START EXERCISE INPUT
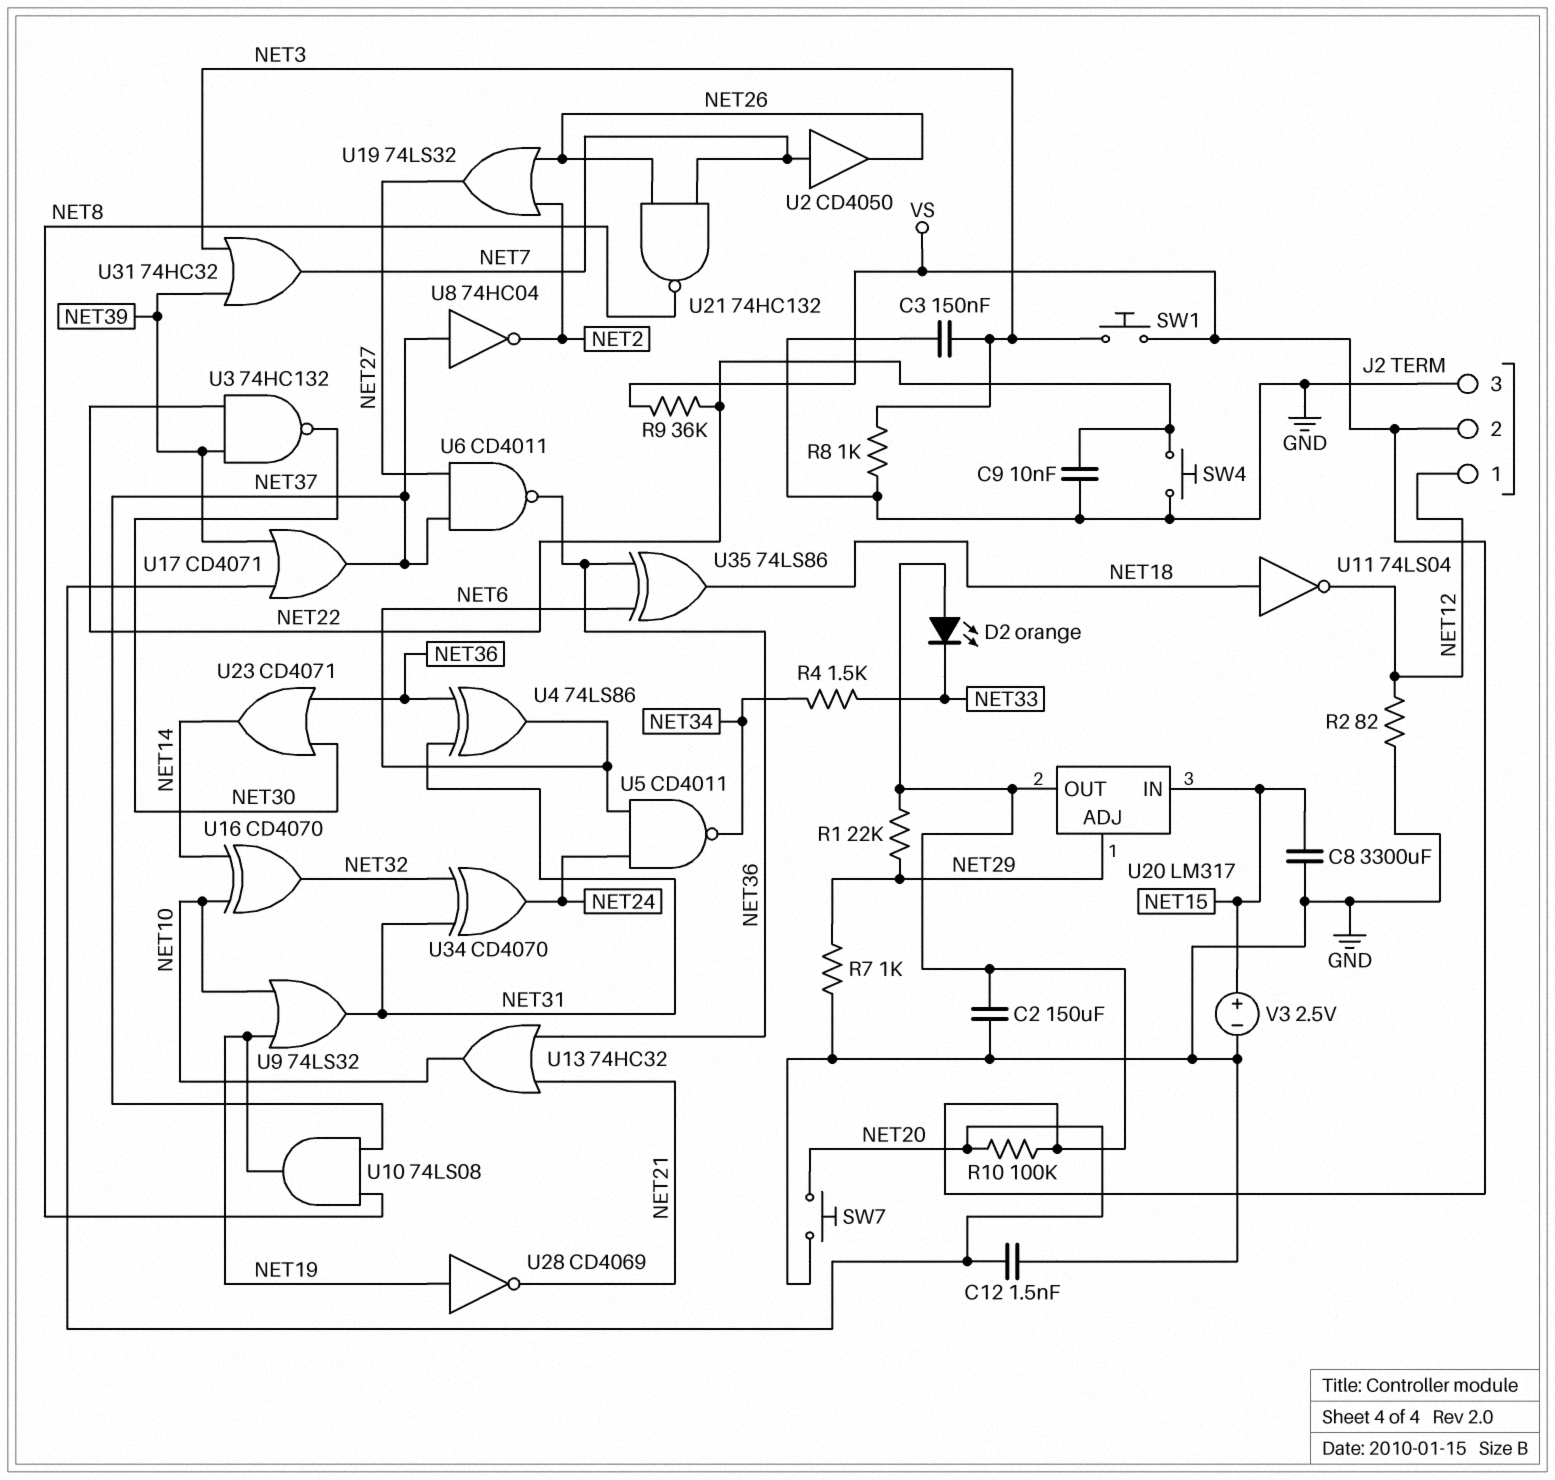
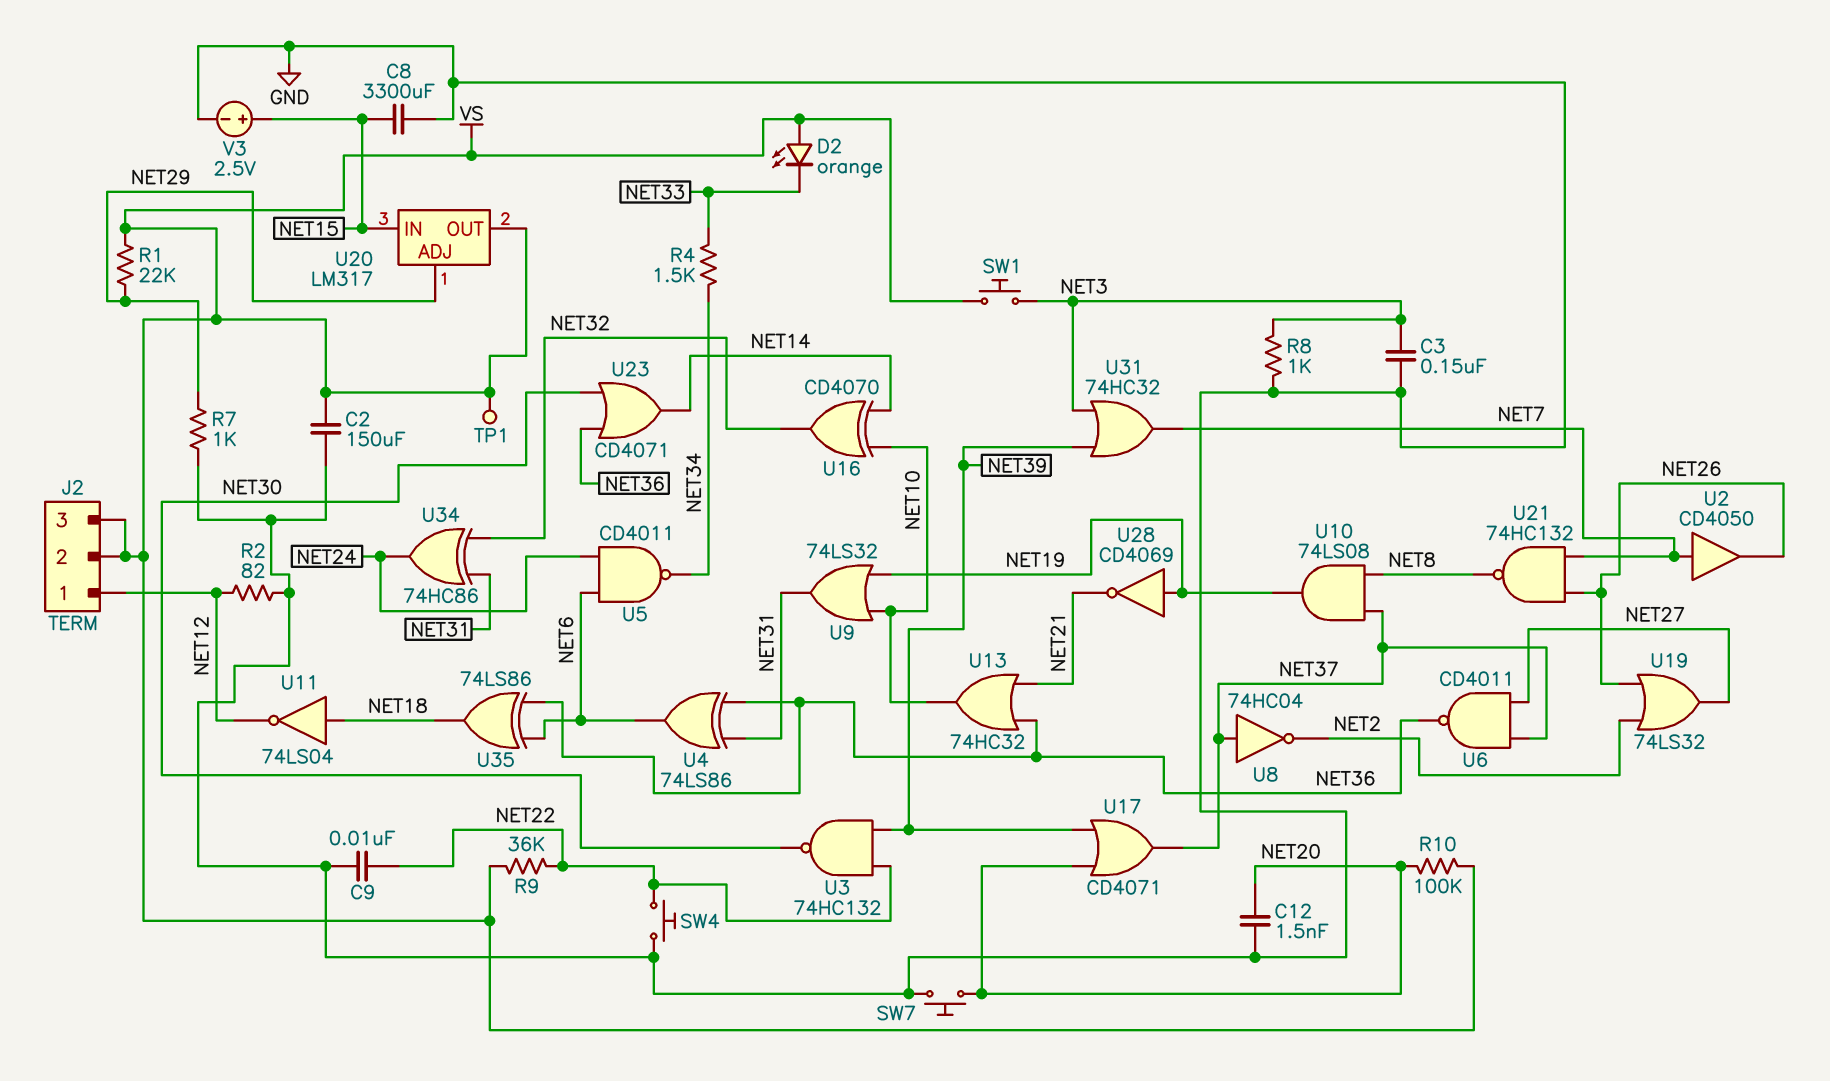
J2 pin 3: GND -> VS
TP1: none -> test point (VS)
U34: XOR CD4070 (in NET31, in NET32, out NET24) -> XOR 74HC86 (in NET31, in NET32, out NET24)

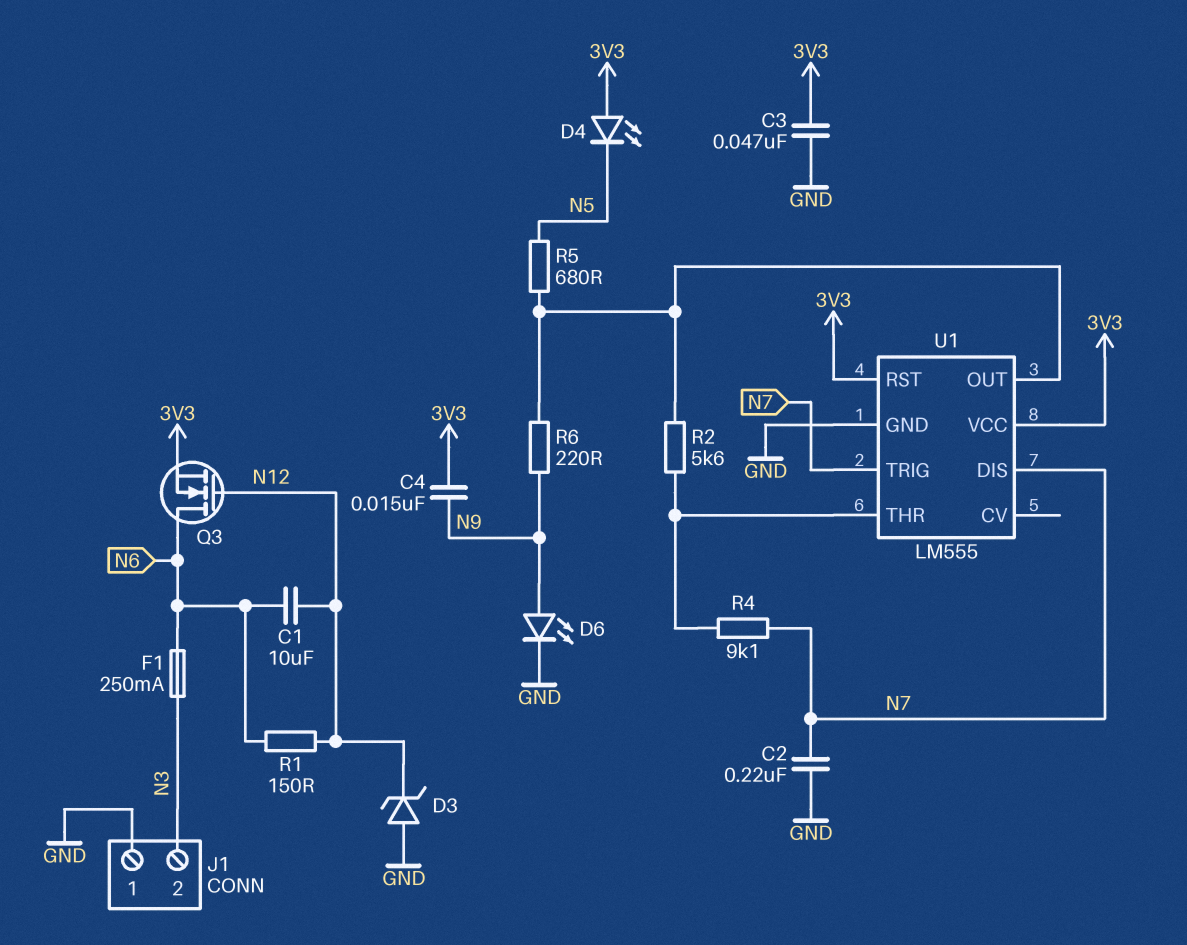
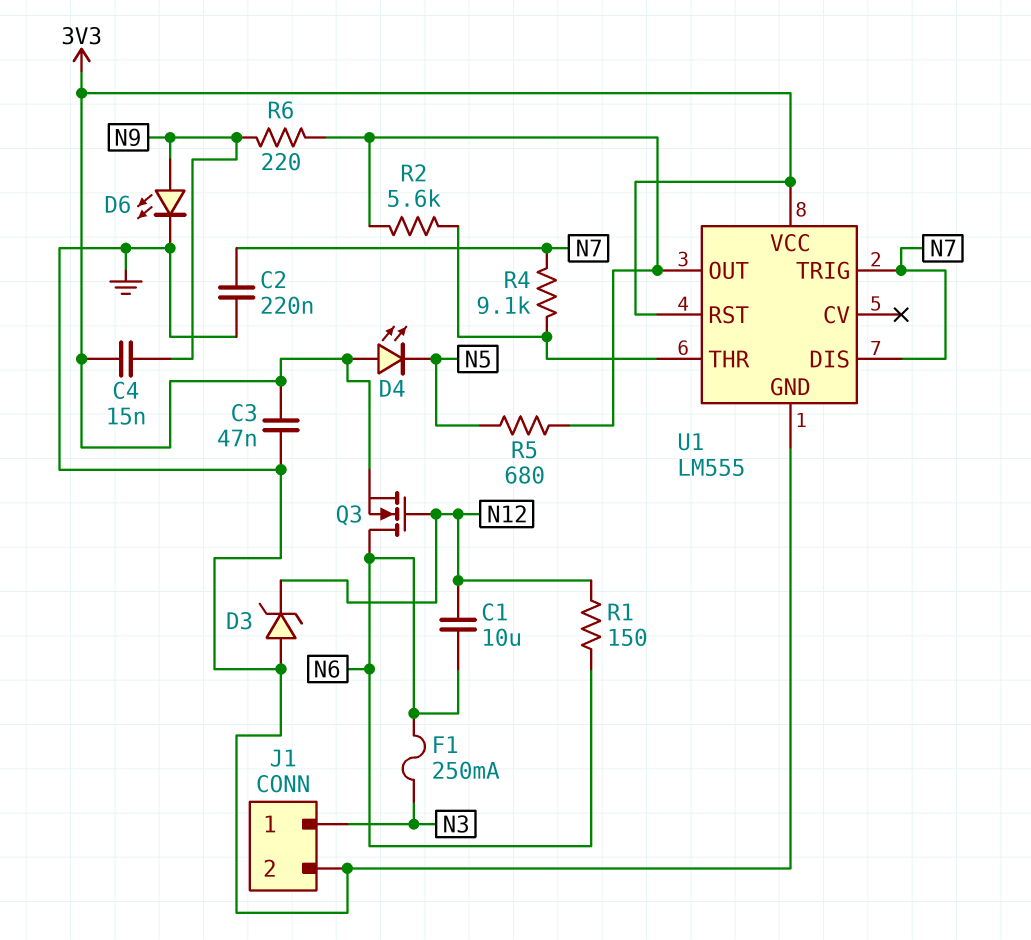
J1 pin 1: GND -> N3
J1 pin 2: N3 -> GND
END EXERCISE INPUT
- _WHAT THIS TASK INVOLVES_
Write out each line of the data exactly; the images should be left out.

- _YOUR SOLUTION_
J2 pin 3: GND -> VS
TP1: none -> test point (VS)
U34: XOR CD4070 (in NET31, in NET32, out NET24) -> XOR 74HC86 (in NET31, in NET32, out NET24)

J1 pin 1: GND -> N3
J1 pin 2: N3 -> GND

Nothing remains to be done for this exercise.